_How to complete this task_:
Starting at the line that contains "gray semicircle: (113, 110)" and stopping at the line that contains "cyan cross: (255, 1210)", restate each line of the records below exactly. Omit the pictures.

Information section start

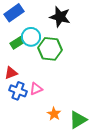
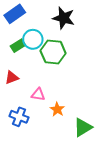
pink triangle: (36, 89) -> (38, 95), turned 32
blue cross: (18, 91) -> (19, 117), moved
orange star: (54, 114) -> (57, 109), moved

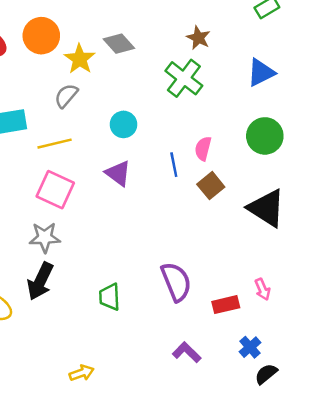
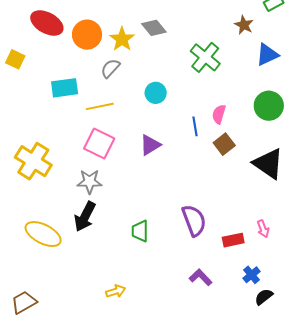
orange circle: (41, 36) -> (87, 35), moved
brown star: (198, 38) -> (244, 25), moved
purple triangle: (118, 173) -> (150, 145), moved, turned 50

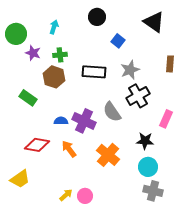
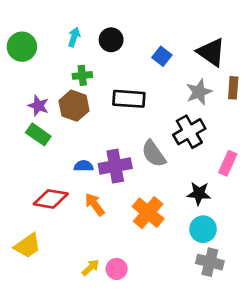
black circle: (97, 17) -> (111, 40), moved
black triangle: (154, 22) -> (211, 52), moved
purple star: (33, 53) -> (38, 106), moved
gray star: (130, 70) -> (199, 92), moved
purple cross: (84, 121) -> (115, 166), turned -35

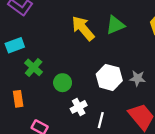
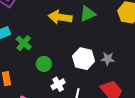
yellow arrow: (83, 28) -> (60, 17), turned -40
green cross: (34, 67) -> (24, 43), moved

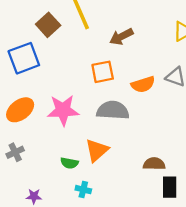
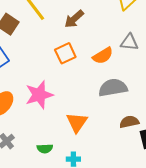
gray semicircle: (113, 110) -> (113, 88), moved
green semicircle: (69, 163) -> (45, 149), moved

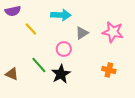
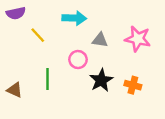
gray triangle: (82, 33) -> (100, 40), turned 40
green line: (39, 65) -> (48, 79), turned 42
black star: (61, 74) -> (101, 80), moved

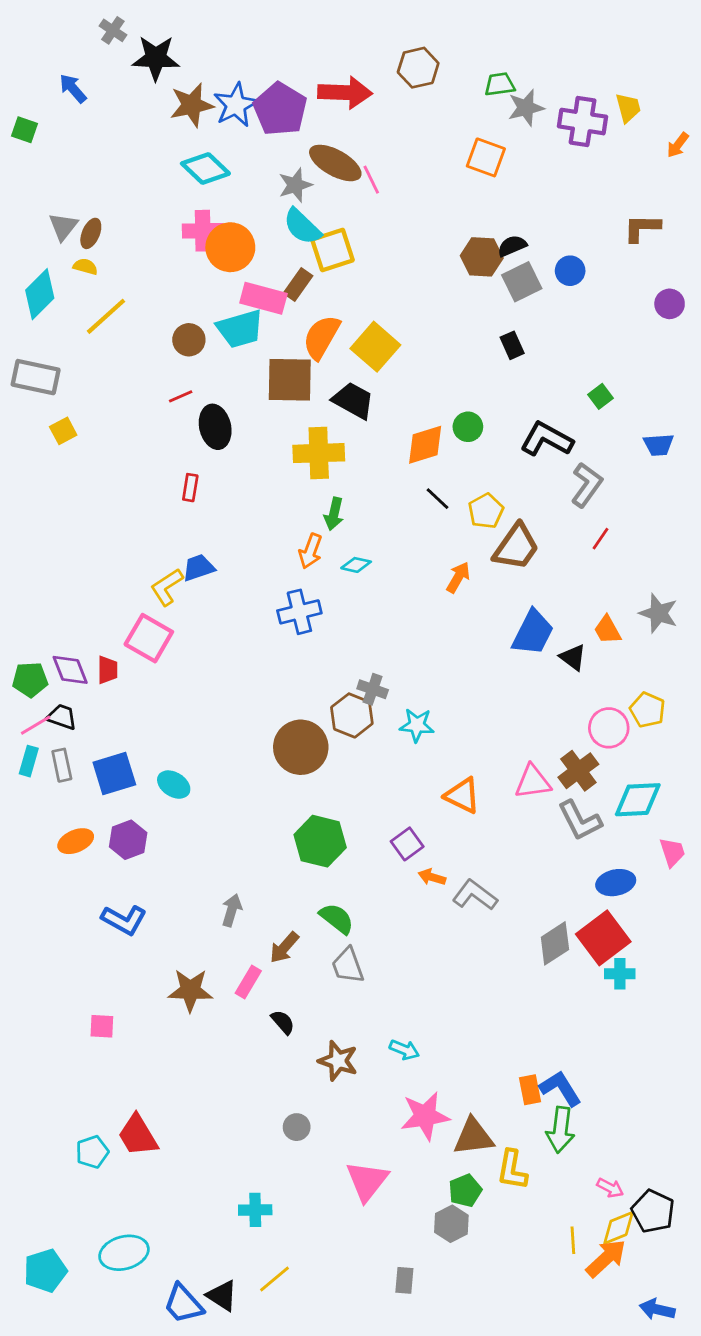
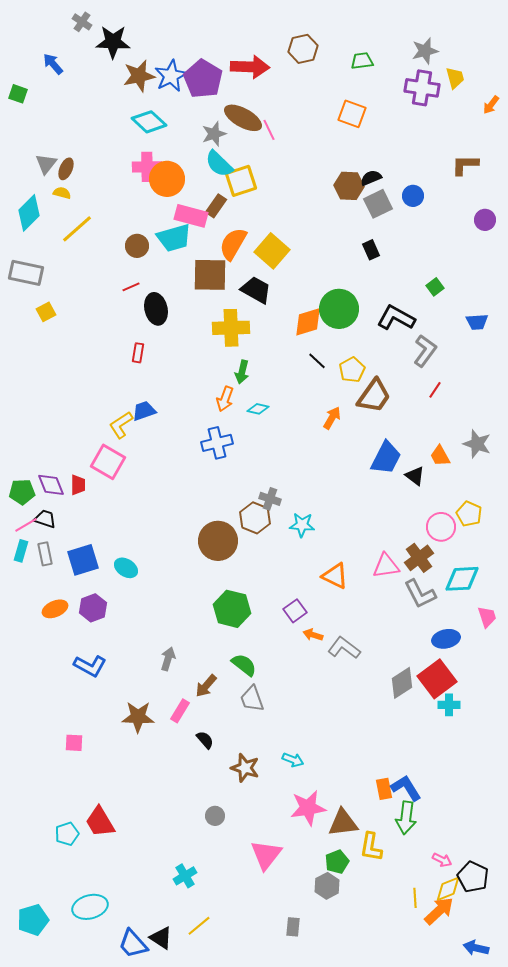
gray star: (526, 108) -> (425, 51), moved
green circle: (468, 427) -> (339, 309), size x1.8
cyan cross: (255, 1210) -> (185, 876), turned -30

Information section end
Information section start

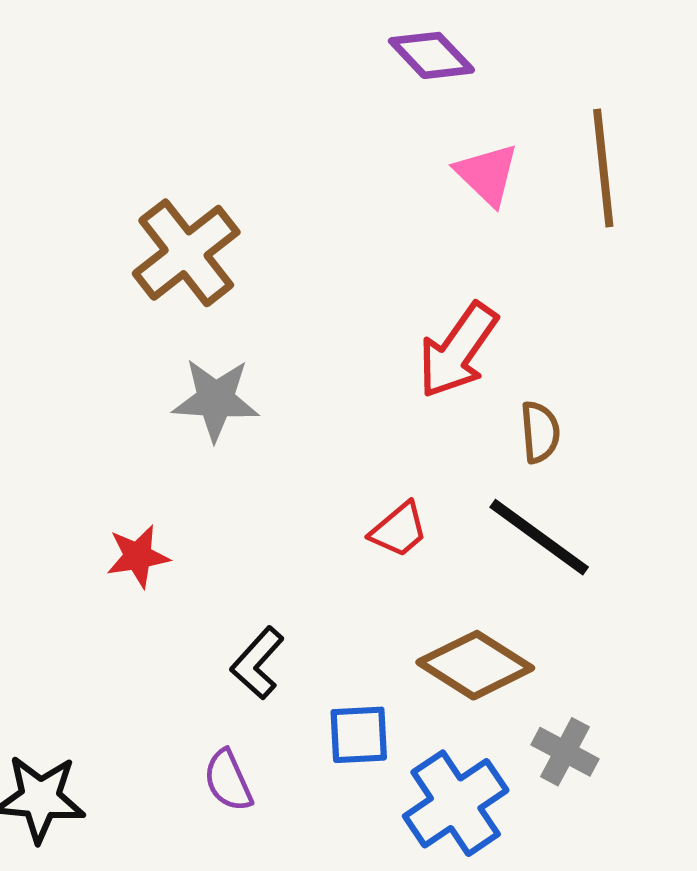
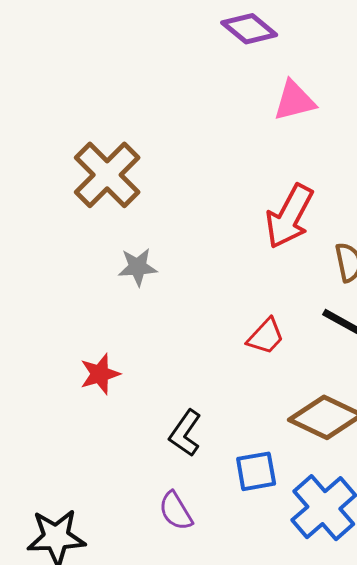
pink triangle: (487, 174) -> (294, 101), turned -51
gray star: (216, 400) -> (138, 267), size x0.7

Information section end

_Answer to this problem_:
gray semicircle: (113, 110) -> (113, 88), moved
green semicircle: (69, 163) -> (45, 149), moved

gray triangle: (82, 33) -> (100, 40), turned 40
green line: (39, 65) -> (48, 79), turned 42
black star: (61, 74) -> (101, 80), moved

gray star: (526, 108) -> (425, 51), moved
green circle: (468, 427) -> (339, 309), size x1.8
cyan cross: (255, 1210) -> (185, 876), turned -30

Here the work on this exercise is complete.